WHAT THE TASK ASKS
Below is a listing. Write out exactly its lines between the one holding "pos1: [248, 236, 326, 253]" and the one holding "before: orange-coloured chopping board", inclusive.

MATERIAL SUPPLIED
##############################

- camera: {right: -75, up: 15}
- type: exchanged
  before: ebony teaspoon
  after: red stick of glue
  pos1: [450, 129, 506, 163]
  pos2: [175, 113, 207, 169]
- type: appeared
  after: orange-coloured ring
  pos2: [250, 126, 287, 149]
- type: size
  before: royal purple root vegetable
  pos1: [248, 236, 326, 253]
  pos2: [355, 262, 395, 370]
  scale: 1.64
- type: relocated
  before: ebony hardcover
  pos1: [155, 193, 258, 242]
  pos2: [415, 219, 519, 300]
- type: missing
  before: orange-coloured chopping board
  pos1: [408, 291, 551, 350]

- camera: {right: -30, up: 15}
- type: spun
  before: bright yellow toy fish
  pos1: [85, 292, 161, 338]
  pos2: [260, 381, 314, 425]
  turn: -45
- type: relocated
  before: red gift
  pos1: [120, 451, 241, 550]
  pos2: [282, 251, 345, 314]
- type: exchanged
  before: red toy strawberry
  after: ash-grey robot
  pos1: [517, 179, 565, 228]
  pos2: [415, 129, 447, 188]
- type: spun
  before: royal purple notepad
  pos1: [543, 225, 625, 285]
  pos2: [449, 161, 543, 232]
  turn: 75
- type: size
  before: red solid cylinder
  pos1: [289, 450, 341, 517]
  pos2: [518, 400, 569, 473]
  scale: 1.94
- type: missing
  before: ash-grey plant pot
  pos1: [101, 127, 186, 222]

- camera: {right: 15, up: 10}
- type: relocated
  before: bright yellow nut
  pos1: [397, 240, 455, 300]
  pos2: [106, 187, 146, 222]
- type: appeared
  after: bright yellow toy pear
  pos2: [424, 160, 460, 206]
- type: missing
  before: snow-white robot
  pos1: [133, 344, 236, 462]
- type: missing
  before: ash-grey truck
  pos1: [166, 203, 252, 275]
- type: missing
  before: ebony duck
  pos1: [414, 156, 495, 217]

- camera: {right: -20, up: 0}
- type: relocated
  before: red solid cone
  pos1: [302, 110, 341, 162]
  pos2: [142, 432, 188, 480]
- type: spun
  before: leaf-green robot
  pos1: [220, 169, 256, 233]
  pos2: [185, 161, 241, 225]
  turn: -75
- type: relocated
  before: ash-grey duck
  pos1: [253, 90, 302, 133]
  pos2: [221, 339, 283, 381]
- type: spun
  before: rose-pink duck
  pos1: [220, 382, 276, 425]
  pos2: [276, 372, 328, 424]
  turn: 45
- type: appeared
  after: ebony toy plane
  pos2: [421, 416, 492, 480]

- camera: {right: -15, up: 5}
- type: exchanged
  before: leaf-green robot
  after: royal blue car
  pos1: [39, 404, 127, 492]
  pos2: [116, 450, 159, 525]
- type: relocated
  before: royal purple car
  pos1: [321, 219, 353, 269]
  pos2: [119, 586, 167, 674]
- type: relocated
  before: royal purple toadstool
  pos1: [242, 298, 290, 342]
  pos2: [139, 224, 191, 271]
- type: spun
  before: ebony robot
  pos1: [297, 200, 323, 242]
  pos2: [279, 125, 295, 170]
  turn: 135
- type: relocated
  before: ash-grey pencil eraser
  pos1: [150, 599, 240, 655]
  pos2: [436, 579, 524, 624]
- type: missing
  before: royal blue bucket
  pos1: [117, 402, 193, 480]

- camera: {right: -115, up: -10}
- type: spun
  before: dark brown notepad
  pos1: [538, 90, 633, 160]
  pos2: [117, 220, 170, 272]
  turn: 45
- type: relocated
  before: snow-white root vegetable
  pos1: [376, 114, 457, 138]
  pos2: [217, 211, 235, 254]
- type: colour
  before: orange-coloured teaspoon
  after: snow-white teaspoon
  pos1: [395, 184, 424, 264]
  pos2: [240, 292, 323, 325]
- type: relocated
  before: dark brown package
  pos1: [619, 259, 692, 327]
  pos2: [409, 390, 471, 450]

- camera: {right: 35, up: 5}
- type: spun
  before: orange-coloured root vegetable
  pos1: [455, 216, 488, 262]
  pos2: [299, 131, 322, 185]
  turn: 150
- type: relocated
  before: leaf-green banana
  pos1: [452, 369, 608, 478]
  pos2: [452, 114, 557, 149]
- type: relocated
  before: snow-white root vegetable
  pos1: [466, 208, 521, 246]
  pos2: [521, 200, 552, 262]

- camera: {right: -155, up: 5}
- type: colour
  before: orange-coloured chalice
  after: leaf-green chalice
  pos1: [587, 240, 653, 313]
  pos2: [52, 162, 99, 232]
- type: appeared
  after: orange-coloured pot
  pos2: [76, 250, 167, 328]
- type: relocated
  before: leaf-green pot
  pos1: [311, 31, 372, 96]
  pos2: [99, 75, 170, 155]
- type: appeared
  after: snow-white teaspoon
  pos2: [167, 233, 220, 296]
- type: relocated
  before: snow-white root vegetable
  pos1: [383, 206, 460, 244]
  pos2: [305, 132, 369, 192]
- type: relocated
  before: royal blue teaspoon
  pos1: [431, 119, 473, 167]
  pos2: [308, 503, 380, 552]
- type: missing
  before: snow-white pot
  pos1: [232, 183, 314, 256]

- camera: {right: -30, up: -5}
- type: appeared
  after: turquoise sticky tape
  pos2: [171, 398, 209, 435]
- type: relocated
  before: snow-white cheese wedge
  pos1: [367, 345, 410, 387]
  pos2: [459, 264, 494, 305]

##############################

SOLUTION FOR THIS TASK
  pos1: [248, 236, 326, 253]
  pos2: [355, 262, 395, 370]
  scale: 1.64
- type: relocated
  before: ebony hardcover
  pos1: [155, 193, 258, 242]
  pos2: [415, 219, 519, 300]
- type: missing
  before: orange-coloured chopping board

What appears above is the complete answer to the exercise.